=== TASK DESCRIPTION ===
Gather every line of the listing below that contains the string "shortInstrumentName", copying each one in full. Treat uppercase and lowercase letters as different.

[BEGIN]

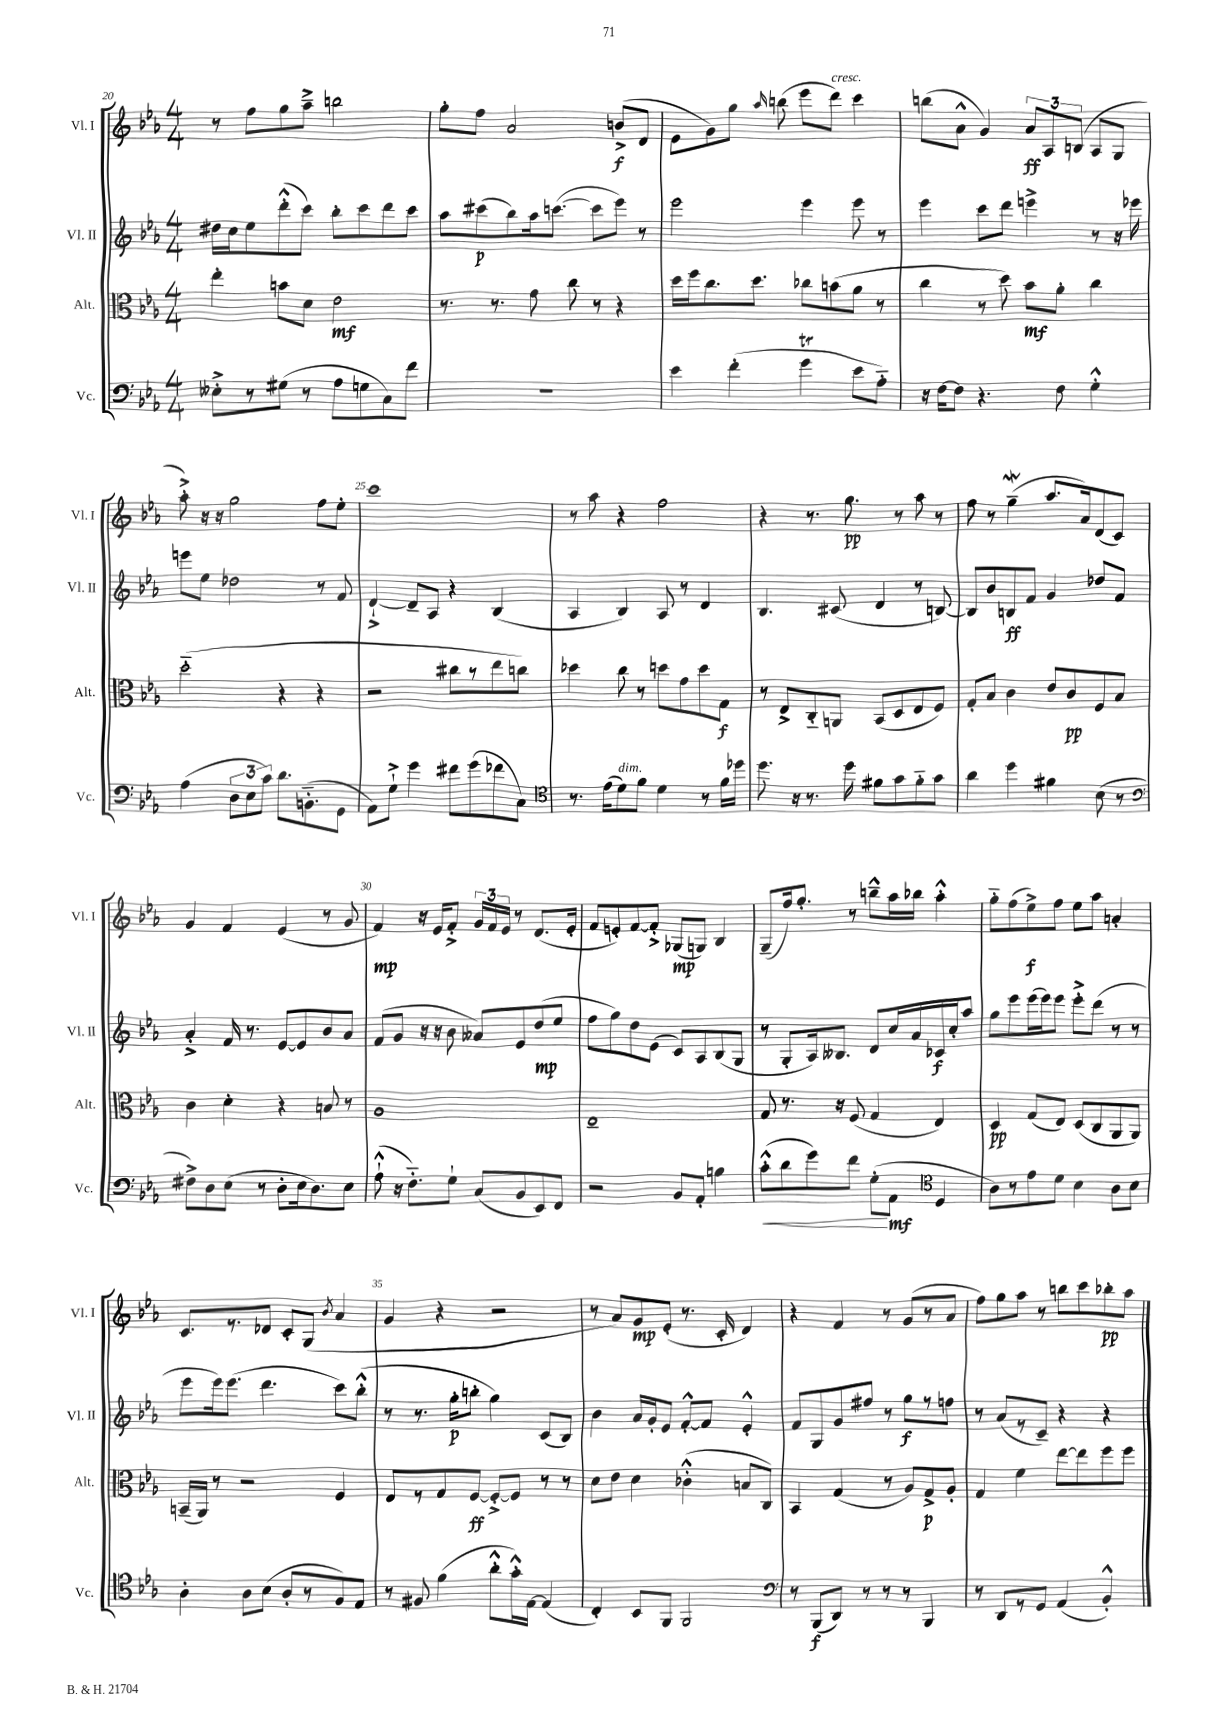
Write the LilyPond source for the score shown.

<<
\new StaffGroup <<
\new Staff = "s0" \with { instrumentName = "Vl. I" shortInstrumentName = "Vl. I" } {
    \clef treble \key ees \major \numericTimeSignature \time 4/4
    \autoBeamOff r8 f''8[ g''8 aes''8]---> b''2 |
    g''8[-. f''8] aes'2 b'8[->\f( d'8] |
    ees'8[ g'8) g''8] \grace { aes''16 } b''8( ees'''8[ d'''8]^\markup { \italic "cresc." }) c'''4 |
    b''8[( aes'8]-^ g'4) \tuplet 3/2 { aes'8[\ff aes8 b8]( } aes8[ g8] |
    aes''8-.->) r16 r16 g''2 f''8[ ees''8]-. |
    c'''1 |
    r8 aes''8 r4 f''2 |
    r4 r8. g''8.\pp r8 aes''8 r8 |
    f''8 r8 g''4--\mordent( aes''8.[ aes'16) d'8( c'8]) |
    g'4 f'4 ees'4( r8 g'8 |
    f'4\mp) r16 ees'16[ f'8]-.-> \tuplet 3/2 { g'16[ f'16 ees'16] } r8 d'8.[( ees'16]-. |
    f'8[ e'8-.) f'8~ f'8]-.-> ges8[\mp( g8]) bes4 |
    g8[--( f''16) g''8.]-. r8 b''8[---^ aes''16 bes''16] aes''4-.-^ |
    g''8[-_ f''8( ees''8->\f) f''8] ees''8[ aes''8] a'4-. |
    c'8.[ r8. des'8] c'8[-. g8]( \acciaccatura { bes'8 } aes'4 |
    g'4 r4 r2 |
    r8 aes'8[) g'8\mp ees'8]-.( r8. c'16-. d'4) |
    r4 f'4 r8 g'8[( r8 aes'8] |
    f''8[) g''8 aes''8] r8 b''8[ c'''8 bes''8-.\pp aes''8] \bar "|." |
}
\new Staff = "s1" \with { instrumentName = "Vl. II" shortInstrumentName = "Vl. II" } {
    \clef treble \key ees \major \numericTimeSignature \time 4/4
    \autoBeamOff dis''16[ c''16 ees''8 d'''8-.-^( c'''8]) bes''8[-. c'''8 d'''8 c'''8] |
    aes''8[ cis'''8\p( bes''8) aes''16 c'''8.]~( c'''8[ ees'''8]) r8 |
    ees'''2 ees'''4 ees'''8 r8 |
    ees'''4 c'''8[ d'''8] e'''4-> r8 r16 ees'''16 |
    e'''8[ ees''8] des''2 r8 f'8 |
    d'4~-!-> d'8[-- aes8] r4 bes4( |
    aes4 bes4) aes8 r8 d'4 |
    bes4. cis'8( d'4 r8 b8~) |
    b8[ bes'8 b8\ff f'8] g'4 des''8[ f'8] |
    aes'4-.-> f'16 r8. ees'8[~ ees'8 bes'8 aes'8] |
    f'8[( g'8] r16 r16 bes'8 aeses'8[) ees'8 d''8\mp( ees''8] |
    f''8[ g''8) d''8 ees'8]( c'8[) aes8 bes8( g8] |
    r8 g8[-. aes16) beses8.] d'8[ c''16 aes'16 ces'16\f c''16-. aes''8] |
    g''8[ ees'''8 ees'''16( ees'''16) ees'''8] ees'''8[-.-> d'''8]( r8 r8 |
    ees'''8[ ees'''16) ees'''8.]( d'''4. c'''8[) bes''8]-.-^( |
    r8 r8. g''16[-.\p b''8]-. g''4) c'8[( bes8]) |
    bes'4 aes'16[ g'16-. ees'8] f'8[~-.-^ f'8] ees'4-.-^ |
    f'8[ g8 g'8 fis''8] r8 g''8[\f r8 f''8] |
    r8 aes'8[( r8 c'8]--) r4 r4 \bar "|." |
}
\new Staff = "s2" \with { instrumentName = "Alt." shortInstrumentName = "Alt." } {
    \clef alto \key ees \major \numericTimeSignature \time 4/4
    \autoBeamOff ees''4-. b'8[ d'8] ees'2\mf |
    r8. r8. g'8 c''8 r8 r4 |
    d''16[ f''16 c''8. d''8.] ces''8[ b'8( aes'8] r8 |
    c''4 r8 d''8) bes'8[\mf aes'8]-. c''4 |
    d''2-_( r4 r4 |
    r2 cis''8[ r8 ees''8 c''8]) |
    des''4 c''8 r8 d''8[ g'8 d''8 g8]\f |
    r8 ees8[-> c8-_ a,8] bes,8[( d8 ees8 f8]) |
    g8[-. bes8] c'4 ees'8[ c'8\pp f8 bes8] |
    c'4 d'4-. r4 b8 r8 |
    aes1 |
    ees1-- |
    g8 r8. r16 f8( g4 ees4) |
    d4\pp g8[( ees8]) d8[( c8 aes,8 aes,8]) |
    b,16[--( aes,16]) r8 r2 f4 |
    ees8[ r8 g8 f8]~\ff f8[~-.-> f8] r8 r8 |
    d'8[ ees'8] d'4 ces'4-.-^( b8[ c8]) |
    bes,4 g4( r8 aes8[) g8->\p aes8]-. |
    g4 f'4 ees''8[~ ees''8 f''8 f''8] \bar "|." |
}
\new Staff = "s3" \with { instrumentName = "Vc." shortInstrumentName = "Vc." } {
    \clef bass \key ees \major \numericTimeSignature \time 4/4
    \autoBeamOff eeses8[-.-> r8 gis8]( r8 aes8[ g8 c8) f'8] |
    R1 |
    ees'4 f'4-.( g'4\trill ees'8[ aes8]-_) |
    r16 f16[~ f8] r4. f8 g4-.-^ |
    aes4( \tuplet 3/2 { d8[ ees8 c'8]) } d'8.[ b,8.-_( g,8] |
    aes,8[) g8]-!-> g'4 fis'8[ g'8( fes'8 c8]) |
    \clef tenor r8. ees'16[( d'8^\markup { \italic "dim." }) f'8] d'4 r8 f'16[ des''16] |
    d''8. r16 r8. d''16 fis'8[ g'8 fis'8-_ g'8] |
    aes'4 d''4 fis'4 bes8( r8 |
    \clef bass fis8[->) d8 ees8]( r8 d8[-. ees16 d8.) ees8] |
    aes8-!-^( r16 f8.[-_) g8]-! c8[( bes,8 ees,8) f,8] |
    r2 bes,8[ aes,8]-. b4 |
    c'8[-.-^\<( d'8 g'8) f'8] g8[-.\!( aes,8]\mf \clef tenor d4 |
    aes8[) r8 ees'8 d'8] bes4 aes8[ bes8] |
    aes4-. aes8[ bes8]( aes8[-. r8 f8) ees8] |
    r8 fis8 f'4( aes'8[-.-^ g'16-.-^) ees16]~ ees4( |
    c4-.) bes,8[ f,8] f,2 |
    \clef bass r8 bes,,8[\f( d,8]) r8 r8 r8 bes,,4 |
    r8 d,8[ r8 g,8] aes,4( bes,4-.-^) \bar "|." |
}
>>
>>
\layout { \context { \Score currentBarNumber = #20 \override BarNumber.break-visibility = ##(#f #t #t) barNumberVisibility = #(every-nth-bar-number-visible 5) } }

[END]
[BEGIN]

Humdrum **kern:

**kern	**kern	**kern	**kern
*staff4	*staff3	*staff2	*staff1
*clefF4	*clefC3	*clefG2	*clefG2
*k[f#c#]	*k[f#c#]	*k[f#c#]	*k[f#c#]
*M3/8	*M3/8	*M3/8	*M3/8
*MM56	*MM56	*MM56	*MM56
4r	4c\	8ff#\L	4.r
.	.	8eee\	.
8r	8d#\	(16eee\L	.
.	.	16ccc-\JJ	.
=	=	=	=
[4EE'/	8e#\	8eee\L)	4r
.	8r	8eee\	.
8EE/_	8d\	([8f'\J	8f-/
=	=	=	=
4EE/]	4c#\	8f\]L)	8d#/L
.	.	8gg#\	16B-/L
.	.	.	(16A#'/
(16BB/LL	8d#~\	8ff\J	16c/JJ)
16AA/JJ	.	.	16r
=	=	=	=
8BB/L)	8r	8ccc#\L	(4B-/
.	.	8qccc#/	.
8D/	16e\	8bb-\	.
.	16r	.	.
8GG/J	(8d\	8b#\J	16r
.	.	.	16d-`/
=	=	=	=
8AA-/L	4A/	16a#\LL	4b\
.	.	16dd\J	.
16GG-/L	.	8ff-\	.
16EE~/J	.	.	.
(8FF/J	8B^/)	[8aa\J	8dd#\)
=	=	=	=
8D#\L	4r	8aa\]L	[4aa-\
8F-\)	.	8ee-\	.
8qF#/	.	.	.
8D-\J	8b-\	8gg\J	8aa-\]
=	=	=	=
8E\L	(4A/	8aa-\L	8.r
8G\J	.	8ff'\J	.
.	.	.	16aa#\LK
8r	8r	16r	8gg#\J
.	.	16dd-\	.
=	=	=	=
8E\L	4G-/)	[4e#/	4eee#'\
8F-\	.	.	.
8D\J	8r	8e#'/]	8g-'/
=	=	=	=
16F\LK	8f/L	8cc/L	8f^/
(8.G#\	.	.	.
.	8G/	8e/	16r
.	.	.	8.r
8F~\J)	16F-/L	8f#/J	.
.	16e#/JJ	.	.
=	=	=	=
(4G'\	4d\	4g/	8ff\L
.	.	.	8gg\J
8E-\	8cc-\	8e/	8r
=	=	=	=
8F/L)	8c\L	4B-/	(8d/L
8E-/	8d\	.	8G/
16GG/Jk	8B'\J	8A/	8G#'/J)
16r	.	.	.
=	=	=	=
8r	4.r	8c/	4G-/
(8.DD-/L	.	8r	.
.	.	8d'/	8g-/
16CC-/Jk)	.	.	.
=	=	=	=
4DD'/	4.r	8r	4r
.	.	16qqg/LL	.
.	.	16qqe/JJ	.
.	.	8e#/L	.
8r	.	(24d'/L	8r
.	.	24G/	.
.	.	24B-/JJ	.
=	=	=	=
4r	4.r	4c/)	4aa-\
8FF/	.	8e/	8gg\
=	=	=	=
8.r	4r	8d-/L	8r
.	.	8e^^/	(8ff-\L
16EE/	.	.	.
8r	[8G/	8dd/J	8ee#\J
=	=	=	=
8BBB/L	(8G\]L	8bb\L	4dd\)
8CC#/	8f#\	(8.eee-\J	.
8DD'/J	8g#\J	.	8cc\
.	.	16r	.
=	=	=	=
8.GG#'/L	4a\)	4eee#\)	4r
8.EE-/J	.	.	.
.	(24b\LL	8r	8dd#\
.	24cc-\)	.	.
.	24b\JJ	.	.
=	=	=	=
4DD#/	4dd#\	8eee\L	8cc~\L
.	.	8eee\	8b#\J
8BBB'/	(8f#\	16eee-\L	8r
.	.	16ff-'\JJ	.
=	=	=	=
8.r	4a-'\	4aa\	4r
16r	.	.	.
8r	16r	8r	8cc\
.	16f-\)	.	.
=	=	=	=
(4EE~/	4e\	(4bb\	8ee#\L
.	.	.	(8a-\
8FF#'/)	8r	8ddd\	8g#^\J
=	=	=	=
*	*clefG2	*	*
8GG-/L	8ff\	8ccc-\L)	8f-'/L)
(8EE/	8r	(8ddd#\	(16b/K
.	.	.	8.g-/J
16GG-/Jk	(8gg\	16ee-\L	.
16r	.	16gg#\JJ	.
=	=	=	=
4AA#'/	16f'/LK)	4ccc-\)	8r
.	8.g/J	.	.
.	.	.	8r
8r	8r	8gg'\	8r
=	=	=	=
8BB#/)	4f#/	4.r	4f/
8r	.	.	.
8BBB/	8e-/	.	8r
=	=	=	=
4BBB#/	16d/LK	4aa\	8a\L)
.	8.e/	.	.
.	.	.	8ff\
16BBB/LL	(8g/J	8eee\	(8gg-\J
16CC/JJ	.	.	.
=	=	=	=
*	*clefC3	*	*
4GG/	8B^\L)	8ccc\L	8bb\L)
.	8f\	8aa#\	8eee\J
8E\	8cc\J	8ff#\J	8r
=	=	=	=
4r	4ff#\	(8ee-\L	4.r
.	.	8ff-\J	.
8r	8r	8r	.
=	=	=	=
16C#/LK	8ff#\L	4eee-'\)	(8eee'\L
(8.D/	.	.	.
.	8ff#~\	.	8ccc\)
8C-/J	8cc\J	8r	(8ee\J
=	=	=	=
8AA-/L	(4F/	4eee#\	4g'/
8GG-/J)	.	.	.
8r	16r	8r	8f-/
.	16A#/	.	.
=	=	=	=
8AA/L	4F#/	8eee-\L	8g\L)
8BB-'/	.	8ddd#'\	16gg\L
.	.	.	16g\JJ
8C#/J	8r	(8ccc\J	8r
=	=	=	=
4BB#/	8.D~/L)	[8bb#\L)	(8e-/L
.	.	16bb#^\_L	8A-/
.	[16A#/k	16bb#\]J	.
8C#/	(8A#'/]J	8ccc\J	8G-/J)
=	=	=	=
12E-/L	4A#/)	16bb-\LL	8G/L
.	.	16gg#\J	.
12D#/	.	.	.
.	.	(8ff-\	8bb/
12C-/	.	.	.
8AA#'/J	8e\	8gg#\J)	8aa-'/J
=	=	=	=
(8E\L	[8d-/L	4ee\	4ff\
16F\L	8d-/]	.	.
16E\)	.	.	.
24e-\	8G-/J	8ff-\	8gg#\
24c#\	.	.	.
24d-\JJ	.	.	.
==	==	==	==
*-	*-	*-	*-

[END]

=== CORRECT RESULT ===
\new Staff = "s0" \with { instrumentName = "Vl. I" shortInstrumentName = "Vl. I" } {
\new Staff = "s1" \with { instrumentName = "Vl. II" shortInstrumentName = "Vl. II" } {
\new Staff = "s2" \with { instrumentName = "Alt." shortInstrumentName = "Alt." } {
\new Staff = "s3" \with { instrumentName = "Vc." shortInstrumentName = "Vc." } {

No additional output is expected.